Frame-by-frame shape edits
______

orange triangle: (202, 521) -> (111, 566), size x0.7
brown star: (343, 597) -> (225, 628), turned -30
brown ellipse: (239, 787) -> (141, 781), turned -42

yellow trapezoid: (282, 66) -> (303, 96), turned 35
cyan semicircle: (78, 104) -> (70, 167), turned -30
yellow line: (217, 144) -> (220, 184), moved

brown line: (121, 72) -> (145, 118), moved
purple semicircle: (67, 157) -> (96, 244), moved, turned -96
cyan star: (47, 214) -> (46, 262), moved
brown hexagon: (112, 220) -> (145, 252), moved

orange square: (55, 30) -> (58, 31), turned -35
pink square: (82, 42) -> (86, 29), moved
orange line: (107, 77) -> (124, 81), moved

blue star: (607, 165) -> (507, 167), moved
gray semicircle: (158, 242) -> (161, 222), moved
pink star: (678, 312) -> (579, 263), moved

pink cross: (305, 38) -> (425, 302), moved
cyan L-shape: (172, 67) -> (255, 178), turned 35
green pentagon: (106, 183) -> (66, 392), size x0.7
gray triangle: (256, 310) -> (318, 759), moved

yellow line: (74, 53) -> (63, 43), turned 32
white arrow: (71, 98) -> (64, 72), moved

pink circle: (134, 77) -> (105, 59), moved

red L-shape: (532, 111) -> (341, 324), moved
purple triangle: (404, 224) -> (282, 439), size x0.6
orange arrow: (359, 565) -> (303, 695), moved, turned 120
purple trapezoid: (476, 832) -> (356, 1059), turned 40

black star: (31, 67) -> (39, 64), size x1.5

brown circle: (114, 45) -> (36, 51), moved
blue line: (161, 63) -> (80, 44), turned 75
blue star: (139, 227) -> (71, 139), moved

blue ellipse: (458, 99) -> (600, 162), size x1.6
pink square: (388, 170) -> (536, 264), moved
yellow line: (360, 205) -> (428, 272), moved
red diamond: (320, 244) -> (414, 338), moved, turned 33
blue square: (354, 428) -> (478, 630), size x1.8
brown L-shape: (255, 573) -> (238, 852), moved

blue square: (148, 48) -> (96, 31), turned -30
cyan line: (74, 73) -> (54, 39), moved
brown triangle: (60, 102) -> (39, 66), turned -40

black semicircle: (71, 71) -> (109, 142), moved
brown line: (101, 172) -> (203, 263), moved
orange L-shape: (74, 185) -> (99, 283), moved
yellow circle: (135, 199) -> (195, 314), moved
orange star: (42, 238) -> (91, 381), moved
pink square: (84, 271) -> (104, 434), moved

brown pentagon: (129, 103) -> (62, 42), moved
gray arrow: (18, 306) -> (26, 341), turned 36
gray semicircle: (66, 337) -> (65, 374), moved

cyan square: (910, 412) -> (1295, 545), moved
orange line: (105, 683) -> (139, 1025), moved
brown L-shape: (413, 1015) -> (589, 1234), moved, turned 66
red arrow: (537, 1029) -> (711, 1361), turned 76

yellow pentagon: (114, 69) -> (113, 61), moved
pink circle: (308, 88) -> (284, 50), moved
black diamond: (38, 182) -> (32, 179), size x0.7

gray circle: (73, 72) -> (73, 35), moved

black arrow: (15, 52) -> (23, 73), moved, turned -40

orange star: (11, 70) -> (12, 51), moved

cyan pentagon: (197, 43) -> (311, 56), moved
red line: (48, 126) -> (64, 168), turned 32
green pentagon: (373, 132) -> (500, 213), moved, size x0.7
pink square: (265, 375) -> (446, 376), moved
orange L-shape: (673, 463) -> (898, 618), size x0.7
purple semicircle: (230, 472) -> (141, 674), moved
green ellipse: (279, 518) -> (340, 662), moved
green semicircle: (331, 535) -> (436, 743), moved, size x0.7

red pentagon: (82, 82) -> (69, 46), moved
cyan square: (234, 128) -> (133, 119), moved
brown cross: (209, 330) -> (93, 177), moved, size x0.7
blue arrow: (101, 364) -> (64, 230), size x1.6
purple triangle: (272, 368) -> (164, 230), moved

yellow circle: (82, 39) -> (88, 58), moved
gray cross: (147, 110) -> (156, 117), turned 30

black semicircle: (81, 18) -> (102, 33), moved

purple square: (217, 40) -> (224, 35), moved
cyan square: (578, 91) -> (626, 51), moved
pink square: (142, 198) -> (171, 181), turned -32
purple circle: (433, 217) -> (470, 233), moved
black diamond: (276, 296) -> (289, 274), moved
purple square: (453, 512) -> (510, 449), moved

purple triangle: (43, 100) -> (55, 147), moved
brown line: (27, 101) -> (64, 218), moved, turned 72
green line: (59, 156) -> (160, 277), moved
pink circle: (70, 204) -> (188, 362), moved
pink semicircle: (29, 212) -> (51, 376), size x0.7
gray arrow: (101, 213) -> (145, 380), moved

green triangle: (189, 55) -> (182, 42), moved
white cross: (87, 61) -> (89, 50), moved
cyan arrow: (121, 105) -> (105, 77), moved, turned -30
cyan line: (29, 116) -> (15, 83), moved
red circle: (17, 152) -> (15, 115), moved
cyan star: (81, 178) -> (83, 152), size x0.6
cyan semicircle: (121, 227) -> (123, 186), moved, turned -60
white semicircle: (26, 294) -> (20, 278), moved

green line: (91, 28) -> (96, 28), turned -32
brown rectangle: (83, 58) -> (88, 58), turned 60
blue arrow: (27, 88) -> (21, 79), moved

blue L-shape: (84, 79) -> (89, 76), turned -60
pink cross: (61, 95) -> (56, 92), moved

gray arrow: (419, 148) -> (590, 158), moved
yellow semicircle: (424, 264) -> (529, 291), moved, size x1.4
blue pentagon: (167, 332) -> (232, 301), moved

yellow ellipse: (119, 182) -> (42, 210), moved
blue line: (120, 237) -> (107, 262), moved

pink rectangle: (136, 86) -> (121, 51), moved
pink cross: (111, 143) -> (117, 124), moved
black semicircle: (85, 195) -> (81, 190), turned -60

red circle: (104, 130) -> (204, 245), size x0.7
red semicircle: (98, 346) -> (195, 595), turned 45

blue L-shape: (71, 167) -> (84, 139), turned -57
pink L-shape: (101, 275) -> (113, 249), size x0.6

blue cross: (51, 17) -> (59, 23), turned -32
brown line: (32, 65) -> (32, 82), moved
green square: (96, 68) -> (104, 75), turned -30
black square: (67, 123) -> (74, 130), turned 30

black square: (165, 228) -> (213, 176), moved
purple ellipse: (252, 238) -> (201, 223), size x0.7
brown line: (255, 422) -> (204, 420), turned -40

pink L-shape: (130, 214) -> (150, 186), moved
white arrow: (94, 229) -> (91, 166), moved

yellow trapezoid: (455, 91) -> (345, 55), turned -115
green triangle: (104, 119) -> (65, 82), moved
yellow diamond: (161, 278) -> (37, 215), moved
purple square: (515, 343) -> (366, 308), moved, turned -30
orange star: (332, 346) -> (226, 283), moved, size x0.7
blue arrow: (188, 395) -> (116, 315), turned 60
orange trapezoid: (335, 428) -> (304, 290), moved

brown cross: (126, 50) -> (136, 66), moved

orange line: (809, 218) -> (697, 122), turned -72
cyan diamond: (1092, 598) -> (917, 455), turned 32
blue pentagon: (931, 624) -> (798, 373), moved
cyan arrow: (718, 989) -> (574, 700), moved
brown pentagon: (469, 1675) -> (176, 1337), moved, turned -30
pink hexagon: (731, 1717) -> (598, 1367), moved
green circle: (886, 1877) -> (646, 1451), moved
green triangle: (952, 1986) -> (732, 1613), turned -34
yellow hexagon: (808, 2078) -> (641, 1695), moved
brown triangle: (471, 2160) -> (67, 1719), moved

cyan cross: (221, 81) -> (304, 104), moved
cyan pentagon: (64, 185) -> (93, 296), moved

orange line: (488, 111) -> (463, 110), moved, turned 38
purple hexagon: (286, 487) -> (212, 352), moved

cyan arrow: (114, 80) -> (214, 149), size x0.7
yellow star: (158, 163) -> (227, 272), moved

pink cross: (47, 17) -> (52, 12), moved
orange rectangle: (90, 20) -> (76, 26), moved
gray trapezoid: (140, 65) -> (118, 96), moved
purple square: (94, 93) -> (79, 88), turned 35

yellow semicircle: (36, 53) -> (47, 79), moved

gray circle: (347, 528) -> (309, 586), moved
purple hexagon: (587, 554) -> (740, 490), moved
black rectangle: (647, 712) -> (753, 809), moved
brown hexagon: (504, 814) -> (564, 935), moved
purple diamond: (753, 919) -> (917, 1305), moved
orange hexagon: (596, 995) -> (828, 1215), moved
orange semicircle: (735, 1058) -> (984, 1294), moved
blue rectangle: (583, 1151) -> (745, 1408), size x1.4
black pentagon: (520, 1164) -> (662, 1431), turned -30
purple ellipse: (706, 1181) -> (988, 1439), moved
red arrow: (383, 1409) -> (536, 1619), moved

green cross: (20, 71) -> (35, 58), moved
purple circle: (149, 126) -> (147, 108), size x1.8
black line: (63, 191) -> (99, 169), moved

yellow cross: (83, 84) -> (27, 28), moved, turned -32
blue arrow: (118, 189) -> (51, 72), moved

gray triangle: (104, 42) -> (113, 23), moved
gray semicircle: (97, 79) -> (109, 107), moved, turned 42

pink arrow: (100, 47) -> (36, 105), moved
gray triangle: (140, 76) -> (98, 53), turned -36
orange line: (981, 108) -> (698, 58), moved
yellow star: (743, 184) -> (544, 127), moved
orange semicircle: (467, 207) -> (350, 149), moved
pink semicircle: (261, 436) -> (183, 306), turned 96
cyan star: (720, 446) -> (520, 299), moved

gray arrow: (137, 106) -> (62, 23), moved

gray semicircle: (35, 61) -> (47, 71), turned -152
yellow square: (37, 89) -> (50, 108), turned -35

______

All lines in the data above from the one with "red semicircle: (98, 346)" through the one with "yellow diamond: (161, 278)" must be repeated exactly, and no others.

red semicircle: (98, 346) -> (195, 595), turned 45

blue L-shape: (71, 167) -> (84, 139), turned -57
pink L-shape: (101, 275) -> (113, 249), size x0.6

blue cross: (51, 17) -> (59, 23), turned -32
brown line: (32, 65) -> (32, 82), moved
green square: (96, 68) -> (104, 75), turned -30
black square: (67, 123) -> (74, 130), turned 30

black square: (165, 228) -> (213, 176), moved
purple ellipse: (252, 238) -> (201, 223), size x0.7
brown line: (255, 422) -> (204, 420), turned -40

pink L-shape: (130, 214) -> (150, 186), moved
white arrow: (94, 229) -> (91, 166), moved

yellow trapezoid: (455, 91) -> (345, 55), turned -115
green triangle: (104, 119) -> (65, 82), moved
yellow diamond: (161, 278) -> (37, 215), moved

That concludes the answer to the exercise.